[Saved entries]
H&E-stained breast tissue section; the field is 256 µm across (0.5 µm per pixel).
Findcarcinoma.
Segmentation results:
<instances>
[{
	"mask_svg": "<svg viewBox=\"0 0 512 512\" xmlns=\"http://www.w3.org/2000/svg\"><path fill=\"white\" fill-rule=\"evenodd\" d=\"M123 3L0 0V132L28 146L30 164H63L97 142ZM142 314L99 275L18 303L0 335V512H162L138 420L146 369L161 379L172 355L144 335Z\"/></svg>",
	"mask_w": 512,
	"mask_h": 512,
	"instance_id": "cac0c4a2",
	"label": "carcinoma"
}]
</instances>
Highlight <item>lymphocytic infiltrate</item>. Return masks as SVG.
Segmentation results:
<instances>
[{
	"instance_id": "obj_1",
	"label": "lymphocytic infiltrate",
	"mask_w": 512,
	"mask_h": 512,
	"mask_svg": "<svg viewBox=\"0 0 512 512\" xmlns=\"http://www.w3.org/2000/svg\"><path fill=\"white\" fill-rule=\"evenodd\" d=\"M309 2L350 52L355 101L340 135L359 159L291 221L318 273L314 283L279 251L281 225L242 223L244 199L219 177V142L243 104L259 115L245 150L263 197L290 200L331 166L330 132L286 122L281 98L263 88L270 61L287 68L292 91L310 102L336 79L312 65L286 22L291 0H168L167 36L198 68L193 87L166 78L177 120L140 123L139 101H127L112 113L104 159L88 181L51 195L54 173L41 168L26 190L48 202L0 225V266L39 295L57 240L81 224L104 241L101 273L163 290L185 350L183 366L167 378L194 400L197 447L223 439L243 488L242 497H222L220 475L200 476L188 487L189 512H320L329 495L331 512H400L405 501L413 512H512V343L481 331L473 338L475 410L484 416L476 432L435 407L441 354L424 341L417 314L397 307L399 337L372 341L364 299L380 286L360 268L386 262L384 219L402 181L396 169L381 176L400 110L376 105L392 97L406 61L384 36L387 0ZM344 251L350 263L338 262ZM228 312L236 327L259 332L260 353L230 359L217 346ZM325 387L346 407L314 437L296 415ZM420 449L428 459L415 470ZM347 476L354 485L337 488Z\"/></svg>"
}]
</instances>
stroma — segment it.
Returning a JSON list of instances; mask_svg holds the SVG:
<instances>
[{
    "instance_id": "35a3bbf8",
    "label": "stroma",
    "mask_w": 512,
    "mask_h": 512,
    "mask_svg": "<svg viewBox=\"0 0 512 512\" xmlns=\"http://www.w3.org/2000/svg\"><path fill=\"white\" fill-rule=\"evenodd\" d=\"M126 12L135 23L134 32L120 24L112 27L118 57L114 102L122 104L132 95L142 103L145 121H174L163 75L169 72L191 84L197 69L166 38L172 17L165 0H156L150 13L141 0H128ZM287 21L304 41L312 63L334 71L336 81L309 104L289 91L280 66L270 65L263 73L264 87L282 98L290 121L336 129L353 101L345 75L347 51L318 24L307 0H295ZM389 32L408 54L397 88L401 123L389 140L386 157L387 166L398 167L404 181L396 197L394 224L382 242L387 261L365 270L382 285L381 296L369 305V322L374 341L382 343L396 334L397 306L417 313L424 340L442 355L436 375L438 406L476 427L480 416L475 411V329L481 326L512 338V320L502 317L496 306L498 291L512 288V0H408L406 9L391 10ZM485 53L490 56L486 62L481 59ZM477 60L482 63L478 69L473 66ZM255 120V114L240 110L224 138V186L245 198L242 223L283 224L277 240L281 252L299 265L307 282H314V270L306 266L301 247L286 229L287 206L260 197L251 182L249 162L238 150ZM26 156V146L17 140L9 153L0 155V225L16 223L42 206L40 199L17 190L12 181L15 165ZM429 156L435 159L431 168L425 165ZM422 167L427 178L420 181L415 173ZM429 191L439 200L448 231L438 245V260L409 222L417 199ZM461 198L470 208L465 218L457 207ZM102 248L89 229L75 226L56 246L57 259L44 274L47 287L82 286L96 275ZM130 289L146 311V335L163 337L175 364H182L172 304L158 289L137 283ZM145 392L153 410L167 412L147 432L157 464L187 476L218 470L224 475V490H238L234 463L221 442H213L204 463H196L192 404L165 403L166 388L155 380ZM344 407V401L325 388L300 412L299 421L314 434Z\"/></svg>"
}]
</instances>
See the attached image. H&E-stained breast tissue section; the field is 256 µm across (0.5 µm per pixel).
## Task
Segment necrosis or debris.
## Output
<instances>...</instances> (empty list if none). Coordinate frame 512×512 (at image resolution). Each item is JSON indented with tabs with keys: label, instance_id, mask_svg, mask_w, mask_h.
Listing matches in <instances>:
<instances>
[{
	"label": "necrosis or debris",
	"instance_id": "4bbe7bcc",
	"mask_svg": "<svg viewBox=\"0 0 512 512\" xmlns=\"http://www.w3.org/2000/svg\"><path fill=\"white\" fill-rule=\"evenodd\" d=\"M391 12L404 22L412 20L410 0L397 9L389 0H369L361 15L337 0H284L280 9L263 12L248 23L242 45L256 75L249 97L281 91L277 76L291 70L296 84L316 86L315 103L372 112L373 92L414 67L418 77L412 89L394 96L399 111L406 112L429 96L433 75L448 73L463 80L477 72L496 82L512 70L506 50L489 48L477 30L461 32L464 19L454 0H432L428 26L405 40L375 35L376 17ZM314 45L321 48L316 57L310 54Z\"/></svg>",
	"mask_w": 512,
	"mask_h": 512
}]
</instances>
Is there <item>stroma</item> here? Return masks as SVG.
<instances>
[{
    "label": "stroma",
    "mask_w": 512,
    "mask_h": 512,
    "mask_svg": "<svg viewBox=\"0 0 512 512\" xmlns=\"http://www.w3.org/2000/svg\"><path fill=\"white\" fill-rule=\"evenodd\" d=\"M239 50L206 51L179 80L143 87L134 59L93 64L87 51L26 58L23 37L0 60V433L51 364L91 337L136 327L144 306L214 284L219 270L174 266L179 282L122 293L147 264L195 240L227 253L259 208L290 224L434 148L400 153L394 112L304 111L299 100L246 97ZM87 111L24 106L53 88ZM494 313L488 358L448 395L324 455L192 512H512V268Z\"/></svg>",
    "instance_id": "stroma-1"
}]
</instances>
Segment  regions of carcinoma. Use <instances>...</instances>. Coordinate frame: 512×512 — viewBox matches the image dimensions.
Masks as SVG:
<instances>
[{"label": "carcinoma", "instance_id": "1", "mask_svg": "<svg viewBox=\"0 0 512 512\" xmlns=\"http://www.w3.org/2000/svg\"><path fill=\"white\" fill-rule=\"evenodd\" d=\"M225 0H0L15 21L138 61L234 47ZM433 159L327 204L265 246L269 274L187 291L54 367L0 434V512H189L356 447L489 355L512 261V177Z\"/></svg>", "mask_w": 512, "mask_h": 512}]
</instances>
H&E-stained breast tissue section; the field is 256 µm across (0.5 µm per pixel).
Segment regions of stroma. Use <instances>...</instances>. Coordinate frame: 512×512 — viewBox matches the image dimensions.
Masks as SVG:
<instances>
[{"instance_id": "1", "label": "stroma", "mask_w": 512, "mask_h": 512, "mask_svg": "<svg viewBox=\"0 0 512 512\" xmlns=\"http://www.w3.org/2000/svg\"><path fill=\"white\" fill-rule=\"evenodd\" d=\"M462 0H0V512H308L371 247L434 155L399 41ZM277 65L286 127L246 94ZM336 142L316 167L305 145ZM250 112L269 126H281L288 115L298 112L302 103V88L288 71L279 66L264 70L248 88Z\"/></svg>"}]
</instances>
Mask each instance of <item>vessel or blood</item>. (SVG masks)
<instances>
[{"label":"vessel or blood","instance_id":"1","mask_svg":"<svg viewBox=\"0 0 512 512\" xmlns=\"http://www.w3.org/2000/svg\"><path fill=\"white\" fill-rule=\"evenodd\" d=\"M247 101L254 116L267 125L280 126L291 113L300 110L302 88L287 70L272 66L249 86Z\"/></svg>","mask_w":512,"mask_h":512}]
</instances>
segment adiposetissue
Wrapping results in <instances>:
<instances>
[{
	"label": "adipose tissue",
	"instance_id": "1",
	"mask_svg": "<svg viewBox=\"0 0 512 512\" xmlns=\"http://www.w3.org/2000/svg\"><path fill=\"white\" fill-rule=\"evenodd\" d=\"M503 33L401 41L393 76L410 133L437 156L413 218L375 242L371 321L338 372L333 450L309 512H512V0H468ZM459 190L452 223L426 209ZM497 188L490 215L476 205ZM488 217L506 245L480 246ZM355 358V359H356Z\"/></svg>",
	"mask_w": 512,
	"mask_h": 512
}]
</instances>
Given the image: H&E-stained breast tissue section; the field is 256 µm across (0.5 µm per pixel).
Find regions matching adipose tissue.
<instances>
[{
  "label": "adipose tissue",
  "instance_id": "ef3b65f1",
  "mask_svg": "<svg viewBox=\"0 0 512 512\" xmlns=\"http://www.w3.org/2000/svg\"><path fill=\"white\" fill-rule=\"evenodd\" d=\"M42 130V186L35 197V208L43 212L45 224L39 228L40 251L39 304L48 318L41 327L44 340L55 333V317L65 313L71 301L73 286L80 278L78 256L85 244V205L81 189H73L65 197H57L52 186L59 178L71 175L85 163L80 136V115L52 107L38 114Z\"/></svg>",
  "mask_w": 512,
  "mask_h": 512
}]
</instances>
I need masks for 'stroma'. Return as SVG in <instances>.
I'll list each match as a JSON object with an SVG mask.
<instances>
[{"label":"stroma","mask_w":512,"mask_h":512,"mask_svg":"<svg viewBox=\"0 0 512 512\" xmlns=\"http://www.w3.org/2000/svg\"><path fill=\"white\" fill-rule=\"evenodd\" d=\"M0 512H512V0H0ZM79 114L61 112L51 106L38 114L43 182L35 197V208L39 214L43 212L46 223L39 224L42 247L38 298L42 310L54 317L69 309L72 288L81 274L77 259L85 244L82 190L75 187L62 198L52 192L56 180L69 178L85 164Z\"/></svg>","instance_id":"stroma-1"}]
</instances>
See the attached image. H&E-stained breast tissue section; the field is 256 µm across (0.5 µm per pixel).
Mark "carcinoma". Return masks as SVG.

• [EXERCISE REQUIREMENTS] Reproduce exactly the lines from the line with "Mask each instance" through the line with "Given the image: H&E-stained", both end lines included, and only those lines.

• [TASK RESPONSE]
Mask each instance of <item>vessel or blood</item>. (SVG masks)
<instances>
[{"label":"vessel or blood","instance_id":"1","mask_svg":"<svg viewBox=\"0 0 512 512\" xmlns=\"http://www.w3.org/2000/svg\"><path fill=\"white\" fill-rule=\"evenodd\" d=\"M247 101L254 116L267 125L280 126L291 113L300 110L302 88L287 70L272 66L249 86Z\"/></svg>","mask_w":512,"mask_h":512}]
</instances>
segment adiposetissue
Wrapping results in <instances>:
<instances>
[{
	"label": "adipose tissue",
	"instance_id": "1",
	"mask_svg": "<svg viewBox=\"0 0 512 512\" xmlns=\"http://www.w3.org/2000/svg\"><path fill=\"white\" fill-rule=\"evenodd\" d=\"M503 33L401 41L393 76L410 133L437 156L413 218L375 242L371 321L338 372L333 450L309 512H512V0H468ZM459 190L452 223L426 209ZM497 188L490 215L476 205ZM488 217L506 245L480 246ZM355 358V359H356Z\"/></svg>",
	"mask_w": 512,
	"mask_h": 512
}]
</instances>
Given the image: H&E-stained breast tissue section; the field is 256 µm across (0.5 µm per pixel).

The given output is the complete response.